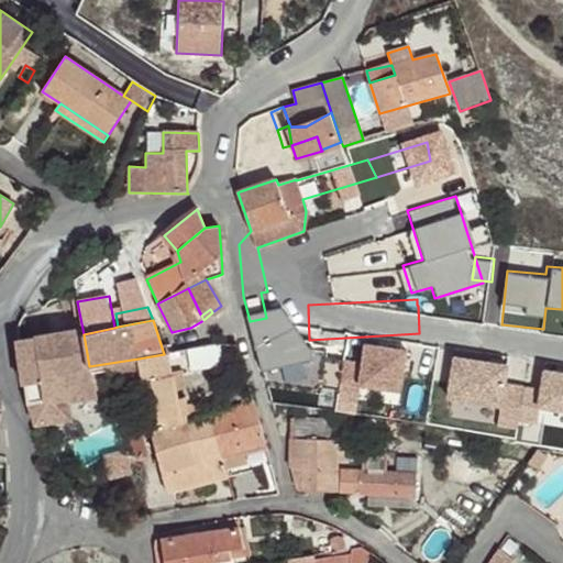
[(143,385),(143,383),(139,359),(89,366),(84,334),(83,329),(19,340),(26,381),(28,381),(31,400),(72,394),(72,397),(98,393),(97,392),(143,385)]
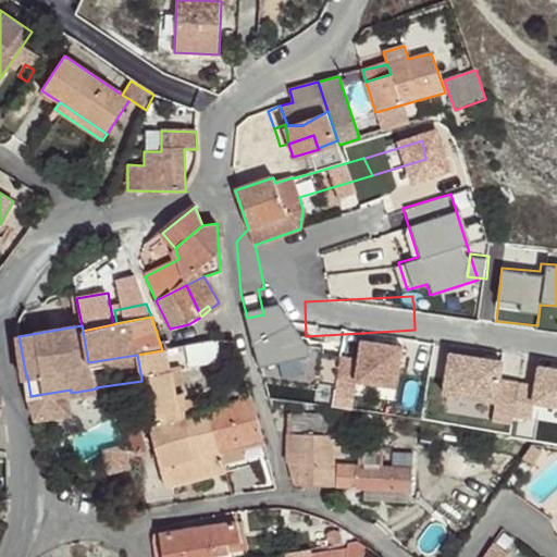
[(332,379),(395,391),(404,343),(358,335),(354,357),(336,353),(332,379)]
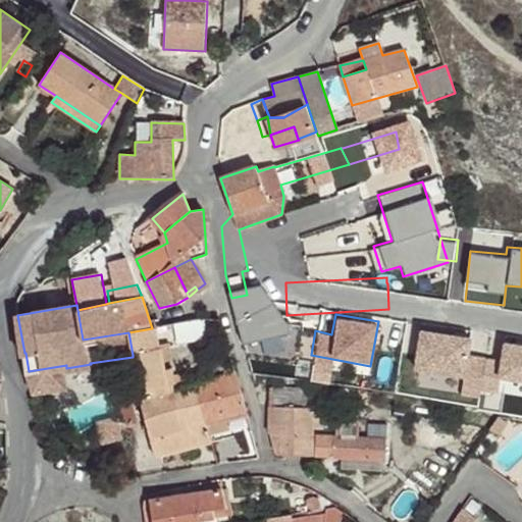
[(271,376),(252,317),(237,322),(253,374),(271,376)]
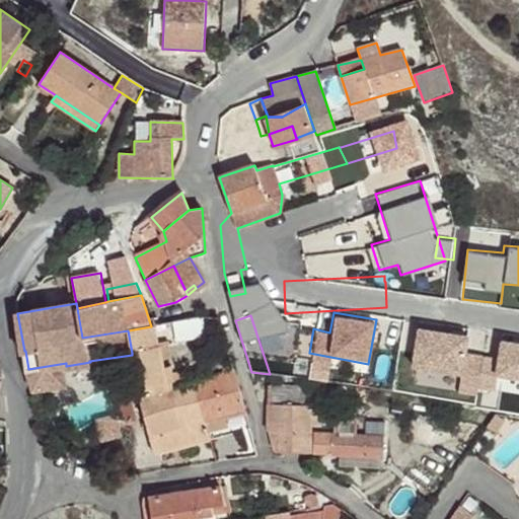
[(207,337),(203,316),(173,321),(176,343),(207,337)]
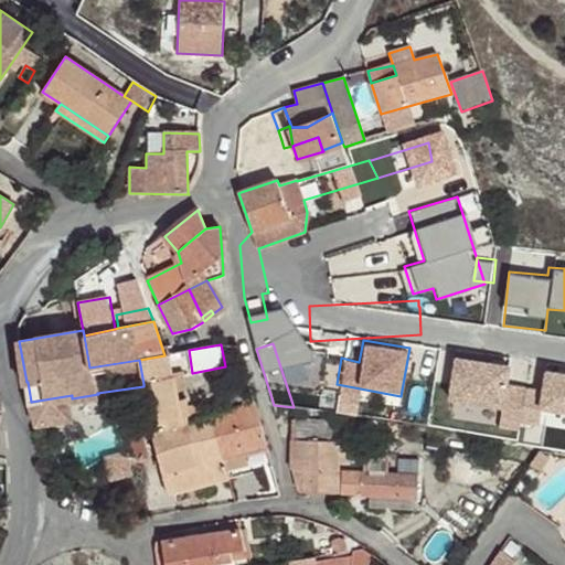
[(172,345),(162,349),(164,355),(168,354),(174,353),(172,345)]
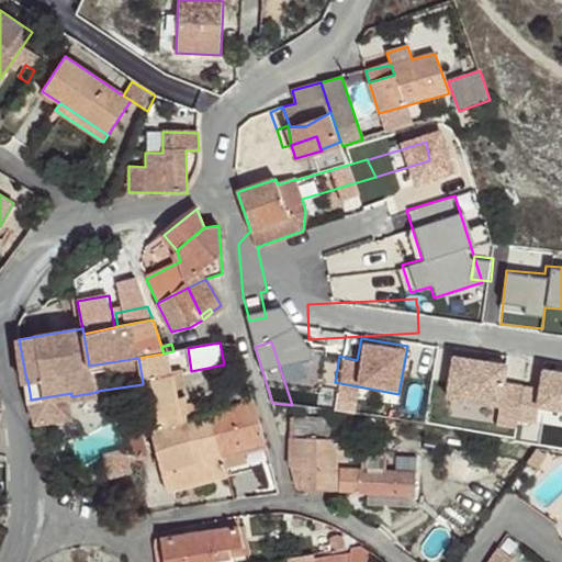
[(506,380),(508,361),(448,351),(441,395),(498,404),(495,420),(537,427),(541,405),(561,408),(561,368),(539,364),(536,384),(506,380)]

■ The problem:
Transcribe the lines that run from the line bearing "[(172,345),(162,349),(164,355),(168,354),(174,353),(172,345)]" through the last line of the data. Keep the wording exact and leave out every picture.

■ Response area:
[(172,345),(162,349),(164,355),(168,354),(174,353),(172,345)]
[(506,380),(508,361),(448,351),(441,395),(498,404),(495,420),(537,427),(541,405),(561,408),(561,368),(539,364),(536,384),(506,380)]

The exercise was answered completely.